Task instructions: Once the line holding "(746, 286) = (376, 181): none" is found in the entries below, transcribe exactly every line up to and including the one holding "(533, 237) = (443, 337): blue", but leave out the pictures.
Task inputs section start
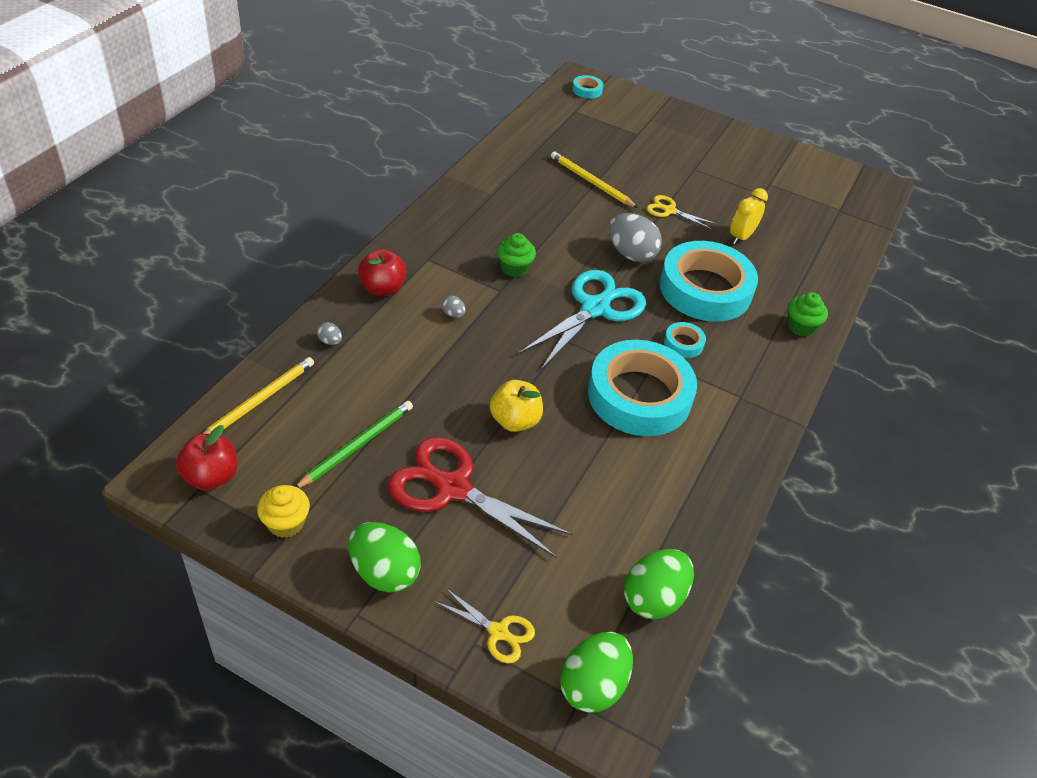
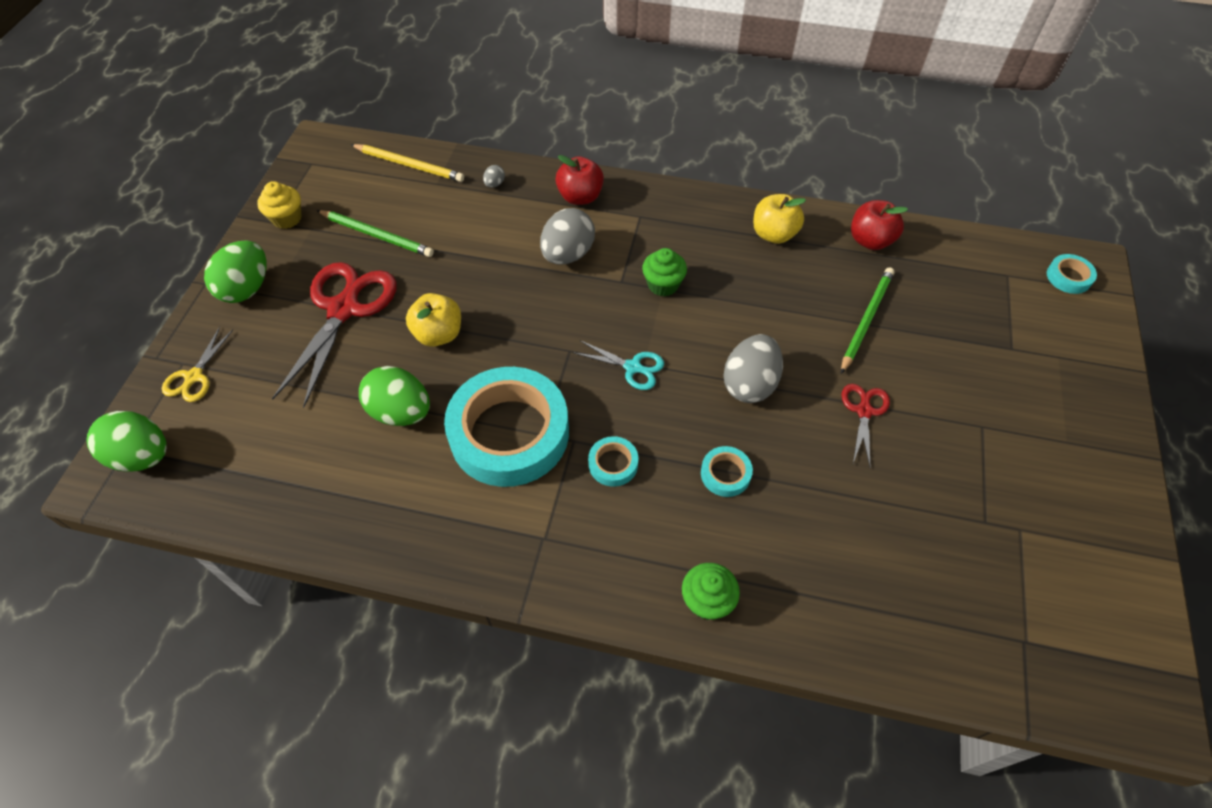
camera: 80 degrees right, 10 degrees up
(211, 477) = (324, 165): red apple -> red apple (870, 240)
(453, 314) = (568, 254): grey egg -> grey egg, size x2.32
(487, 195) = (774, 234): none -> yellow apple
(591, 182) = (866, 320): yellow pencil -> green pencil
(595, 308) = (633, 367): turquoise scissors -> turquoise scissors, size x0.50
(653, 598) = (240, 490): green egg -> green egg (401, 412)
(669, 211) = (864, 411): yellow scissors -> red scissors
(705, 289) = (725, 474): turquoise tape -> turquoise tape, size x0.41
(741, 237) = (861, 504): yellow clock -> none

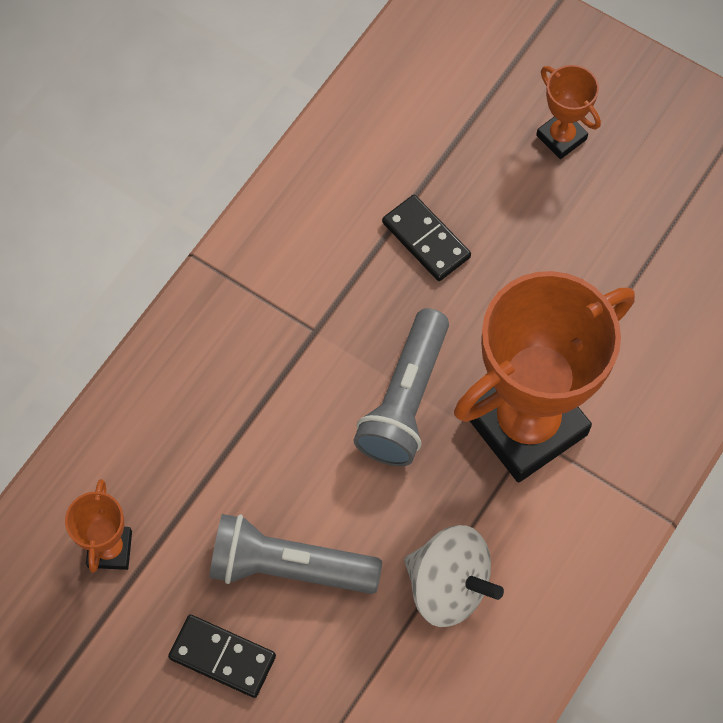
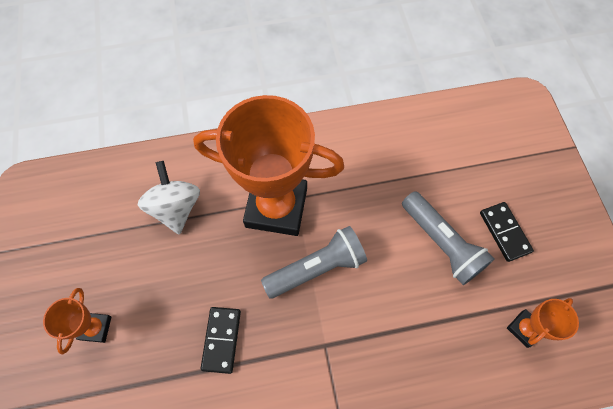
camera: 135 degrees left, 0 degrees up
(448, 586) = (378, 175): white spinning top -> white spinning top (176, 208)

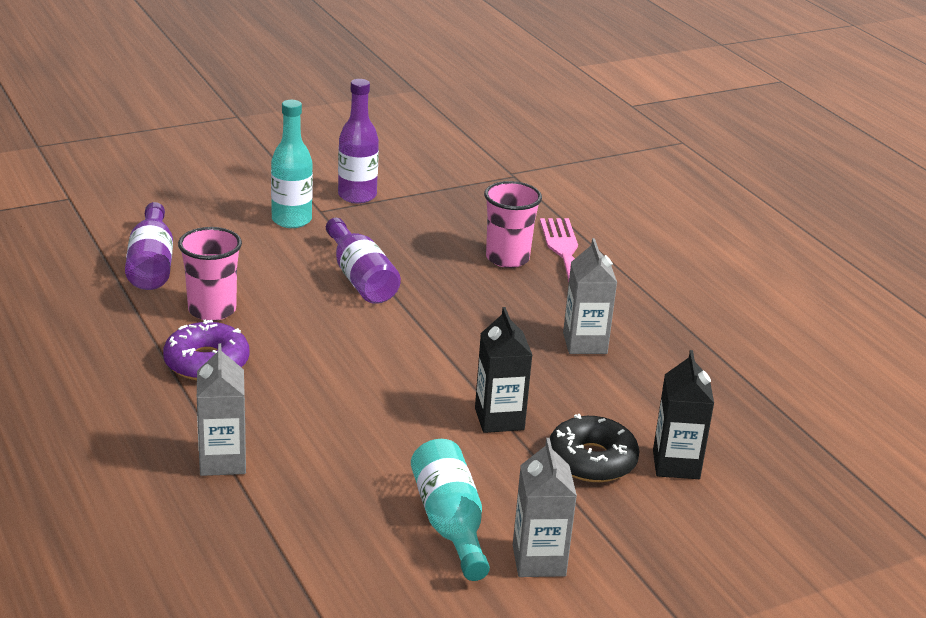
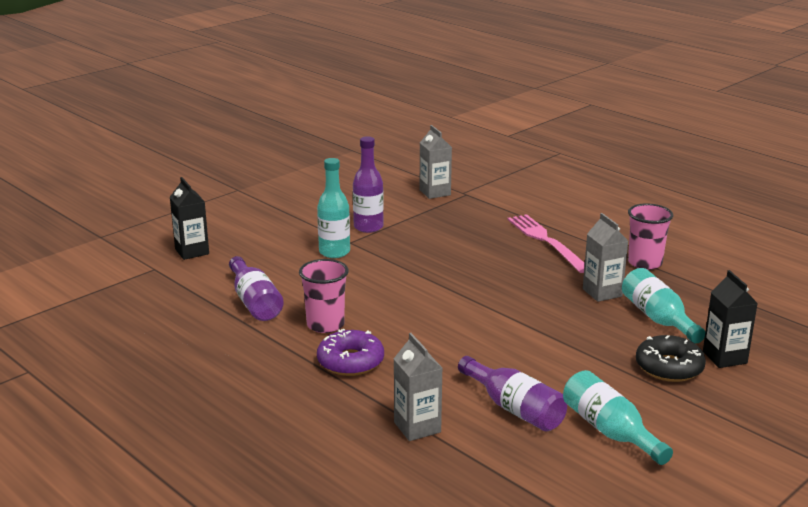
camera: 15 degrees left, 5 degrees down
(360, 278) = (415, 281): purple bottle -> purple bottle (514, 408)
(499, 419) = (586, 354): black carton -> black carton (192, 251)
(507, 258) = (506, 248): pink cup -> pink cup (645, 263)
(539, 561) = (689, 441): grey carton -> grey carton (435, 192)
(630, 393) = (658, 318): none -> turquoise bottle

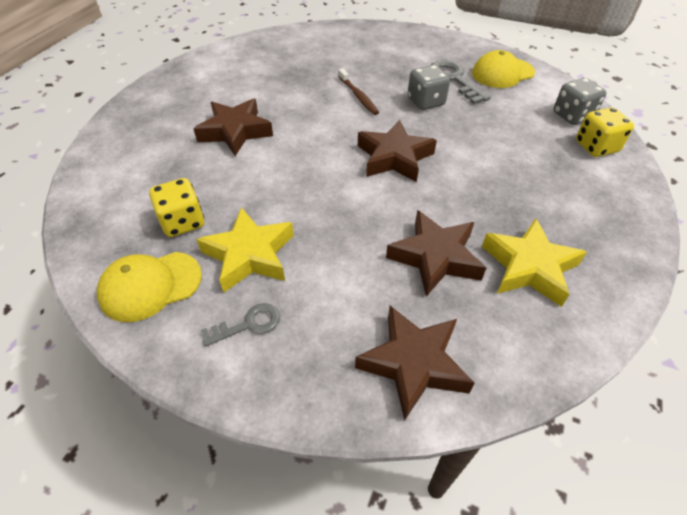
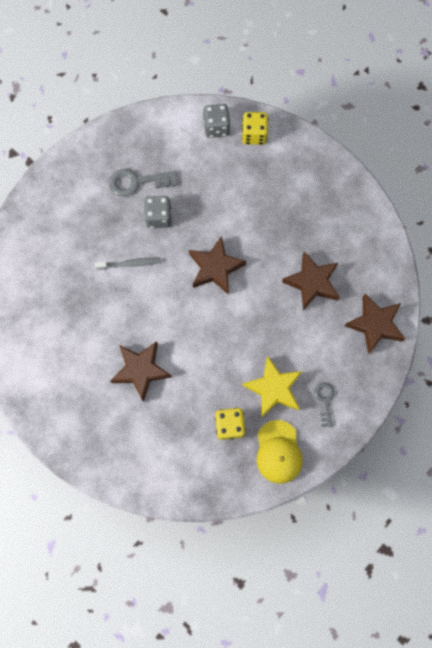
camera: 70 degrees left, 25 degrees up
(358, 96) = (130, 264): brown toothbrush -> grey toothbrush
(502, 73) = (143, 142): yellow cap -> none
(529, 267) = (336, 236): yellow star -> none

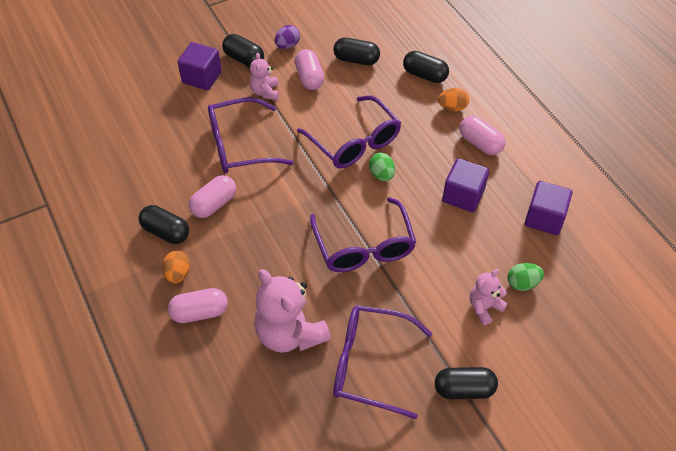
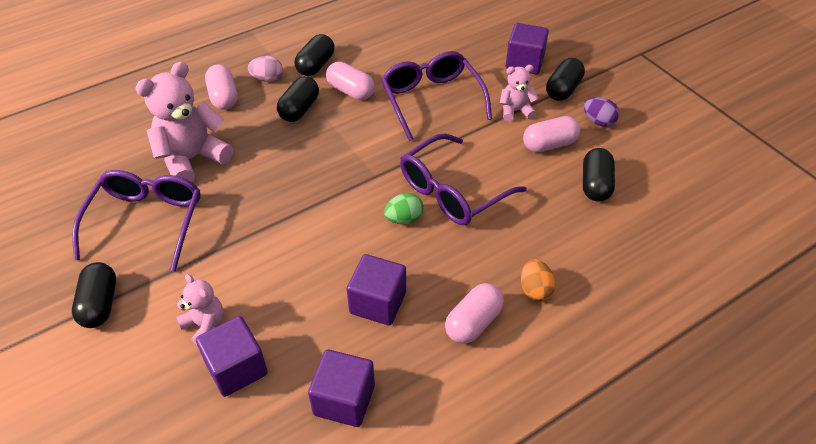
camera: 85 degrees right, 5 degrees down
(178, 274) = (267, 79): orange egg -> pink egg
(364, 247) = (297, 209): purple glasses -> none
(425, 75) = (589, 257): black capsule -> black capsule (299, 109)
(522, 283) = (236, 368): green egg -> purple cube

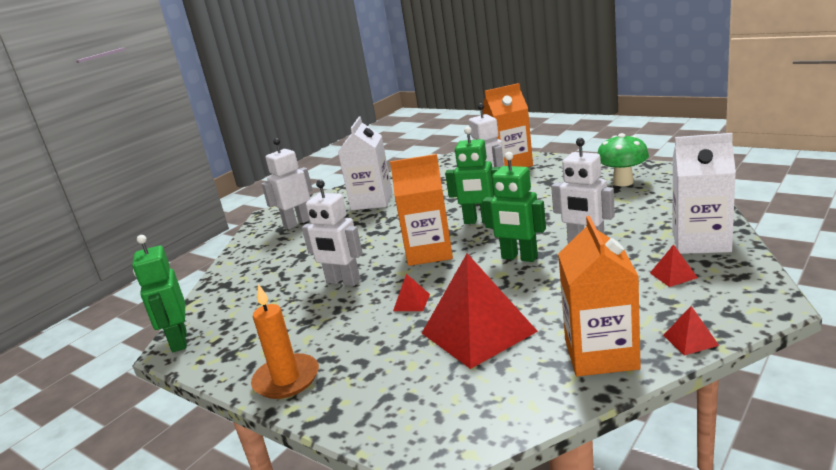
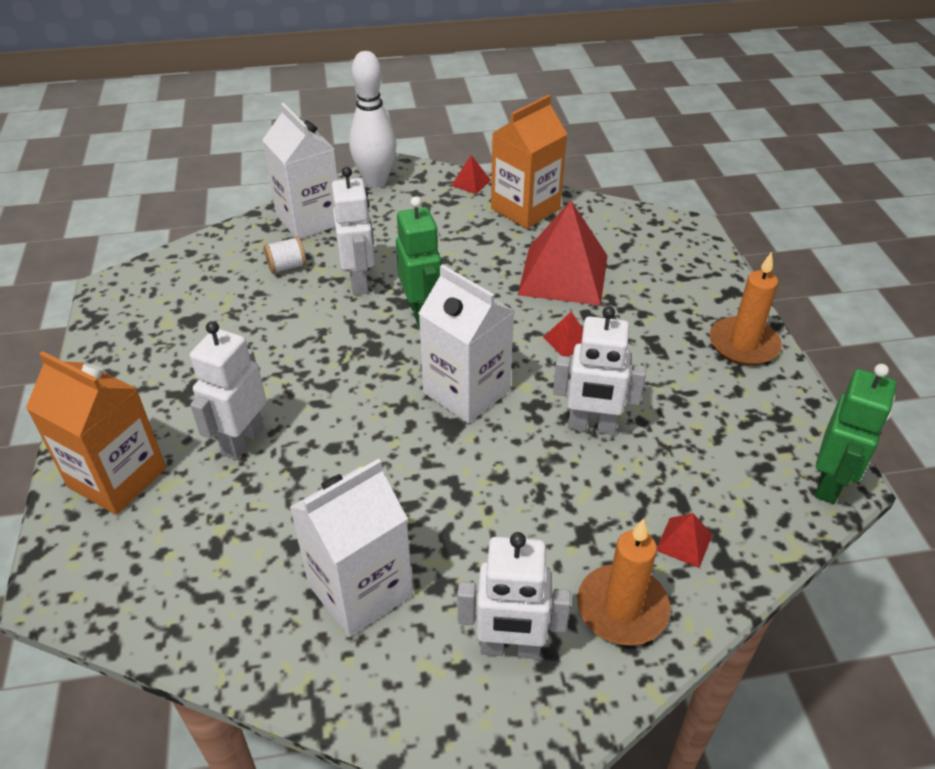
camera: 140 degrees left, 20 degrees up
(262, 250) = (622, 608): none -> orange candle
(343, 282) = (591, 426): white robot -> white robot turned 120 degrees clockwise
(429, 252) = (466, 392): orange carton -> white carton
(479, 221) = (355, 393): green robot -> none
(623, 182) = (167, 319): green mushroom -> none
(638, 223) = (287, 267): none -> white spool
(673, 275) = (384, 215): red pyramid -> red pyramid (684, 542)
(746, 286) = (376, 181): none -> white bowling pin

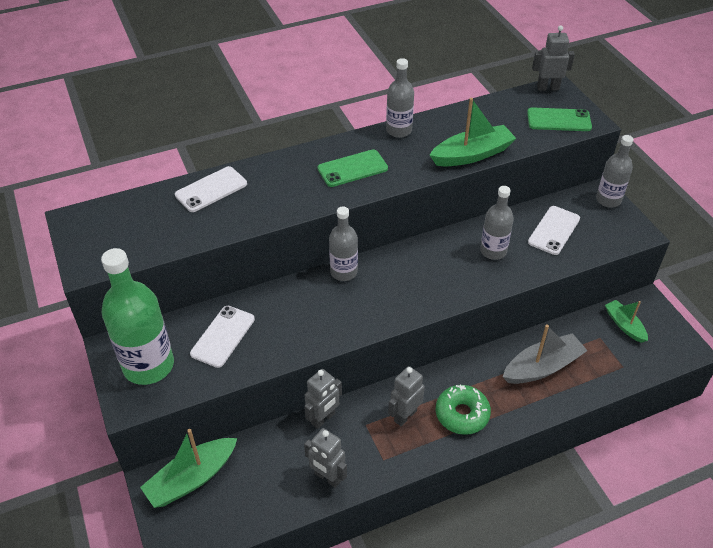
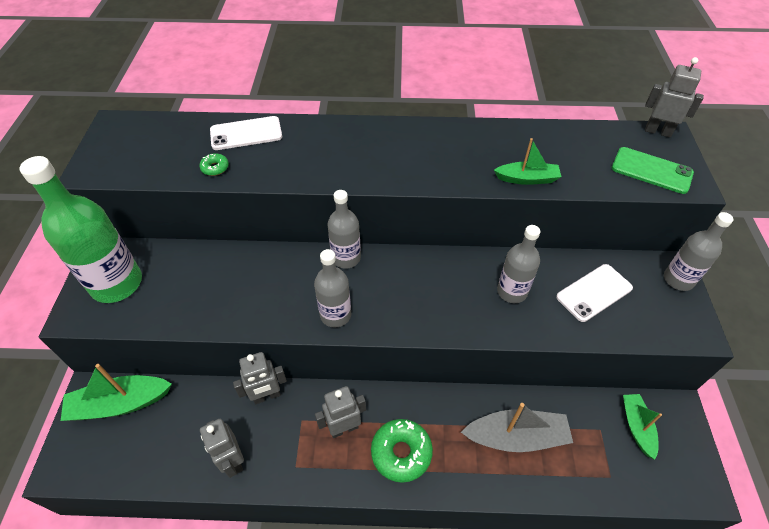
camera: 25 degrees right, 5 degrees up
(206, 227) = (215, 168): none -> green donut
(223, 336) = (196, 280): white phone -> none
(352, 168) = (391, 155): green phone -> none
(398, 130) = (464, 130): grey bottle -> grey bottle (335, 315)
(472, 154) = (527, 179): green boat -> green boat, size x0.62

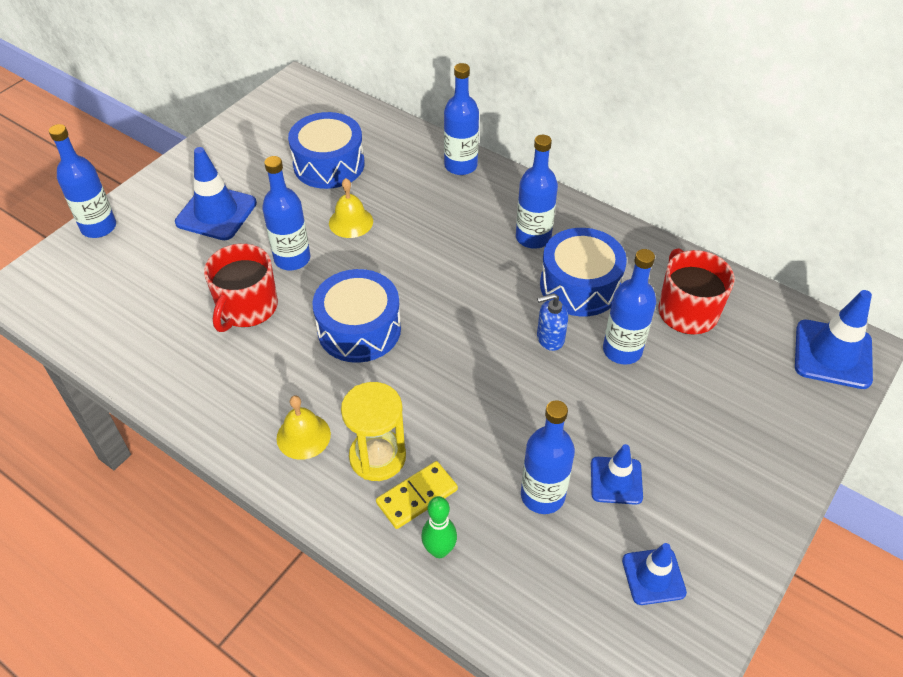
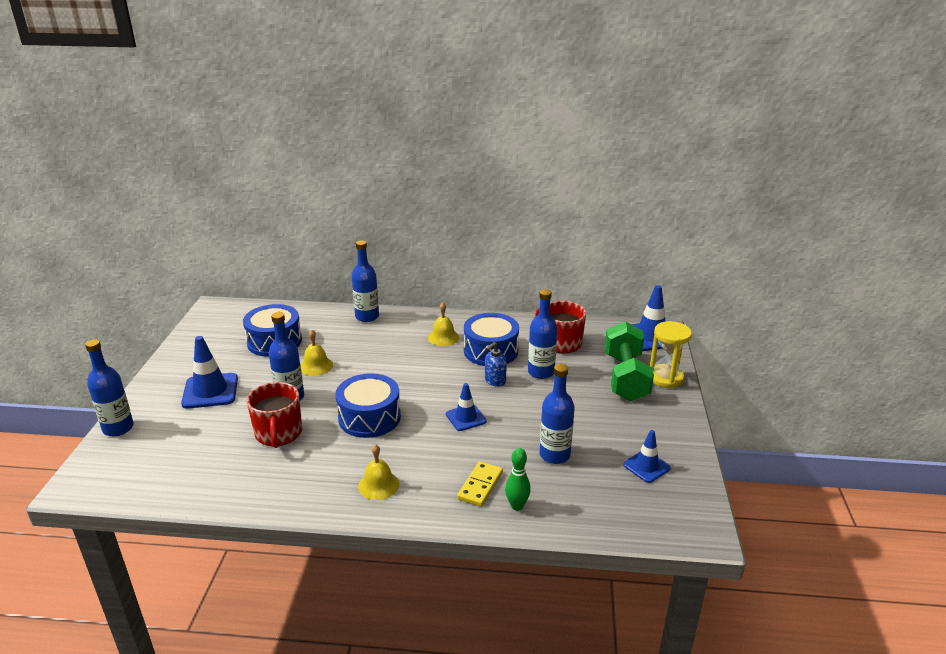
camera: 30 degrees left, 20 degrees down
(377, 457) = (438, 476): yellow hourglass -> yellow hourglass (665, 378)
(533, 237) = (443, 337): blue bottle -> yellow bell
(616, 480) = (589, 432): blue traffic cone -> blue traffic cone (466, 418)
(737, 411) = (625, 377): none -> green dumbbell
Task inputs section end
Solution to this problem:
(746, 286) = (376, 181): none -> white bowling pin

camera: 25 degrees right, 5 degrees up
(206, 227) = (215, 168): none -> green donut
(223, 336) = (196, 280): white phone -> none
(352, 168) = (391, 155): green phone -> none
(398, 130) = (464, 130): grey bottle -> grey bottle (335, 315)
(472, 154) = (527, 179): green boat -> green boat, size x0.62

camera: 30 degrees left, 20 degrees down
(377, 457) = (438, 476): yellow hourglass -> yellow hourglass (665, 378)
(533, 237) = (443, 337): blue bottle -> yellow bell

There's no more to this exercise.